### Task instructions
A verbatim reproduction of the lines below, from the line containing "brown star: 2 -> 1" through the line containing "orange wallet: 0 -> 1", both ends included, is the whole required output.

### The data
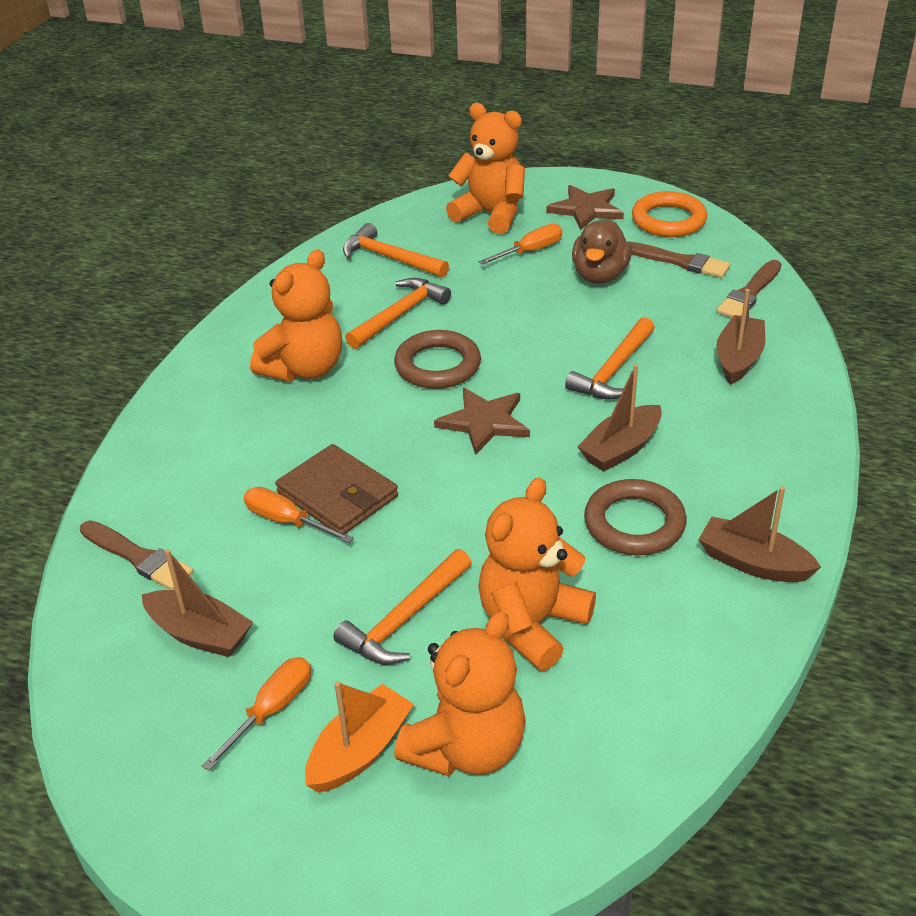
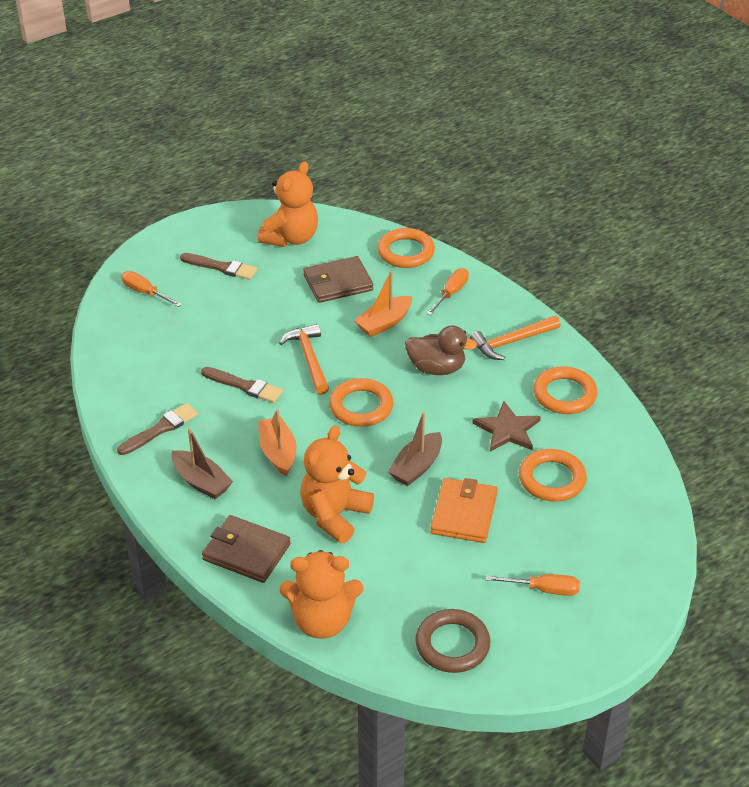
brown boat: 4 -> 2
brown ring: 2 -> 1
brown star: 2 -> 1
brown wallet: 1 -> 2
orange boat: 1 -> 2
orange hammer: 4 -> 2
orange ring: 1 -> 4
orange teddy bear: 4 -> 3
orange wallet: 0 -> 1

...

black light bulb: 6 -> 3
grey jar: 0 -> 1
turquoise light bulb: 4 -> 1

### Answer for this exercise
brown star: 2 -> 1
brown wallet: 1 -> 2
orange boat: 1 -> 2
orange hammer: 4 -> 2
orange ring: 1 -> 4
orange teddy bear: 4 -> 3
orange wallet: 0 -> 1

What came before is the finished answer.